- [Task details]:
A line qualifies if it holds the string "gray". Copy every qualifying line from the records.
##### Available data #####
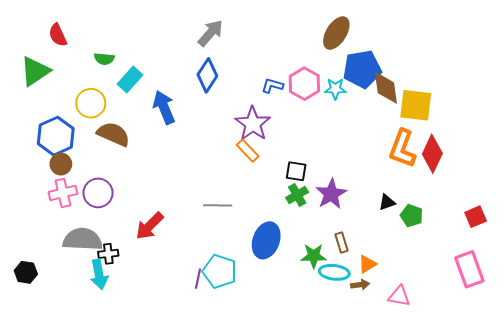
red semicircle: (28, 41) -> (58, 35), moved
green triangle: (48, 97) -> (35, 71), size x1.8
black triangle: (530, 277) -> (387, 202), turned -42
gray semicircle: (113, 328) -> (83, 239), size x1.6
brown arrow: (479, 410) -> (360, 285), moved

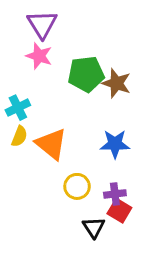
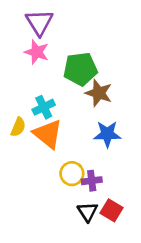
brown star: (116, 83) -> (99, 93), moved
cyan cross: (18, 108) -> (44, 107), moved
purple cross: (115, 194) -> (92, 181), moved
red square: (119, 211) -> (111, 210), moved

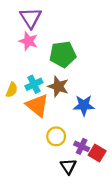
brown star: (99, 93) -> (58, 86), moved
yellow semicircle: (18, 127) -> (12, 90), moved
purple cross: (92, 181) -> (82, 146), moved, turned 32
red square: (111, 210) -> (97, 153), moved

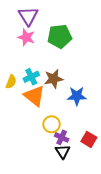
green pentagon: (63, 54) -> (60, 36), moved
brown star: (58, 86) -> (54, 79), turned -30
purple cross: (82, 146) -> (62, 137), moved

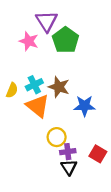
purple triangle: (28, 16) -> (47, 21), moved
green pentagon: (60, 36) -> (66, 40), turned -30
brown star: (54, 79) -> (59, 87), turned 30
purple cross: (62, 137) -> (68, 152), turned -32

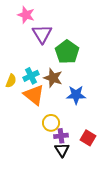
purple triangle: (47, 21) -> (42, 34), moved
green pentagon: (66, 40) -> (67, 52), moved
pink star: (29, 41) -> (26, 15), moved

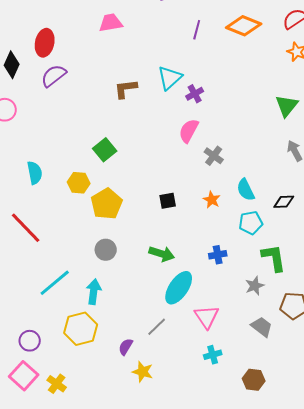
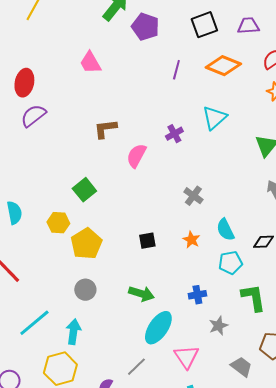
pink trapezoid: (111, 23) -> (90, 63), turned -110
cyan triangle: (170, 78) -> (214, 118), moved
pink semicircle: (189, 131) -> (136, 156), moved
gray star: (255, 286) -> (218, 326), moved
#####
- [Task solution]:
gray semicircle: (113, 328) -> (83, 239), size x1.6
gray star: (255, 286) -> (218, 326), moved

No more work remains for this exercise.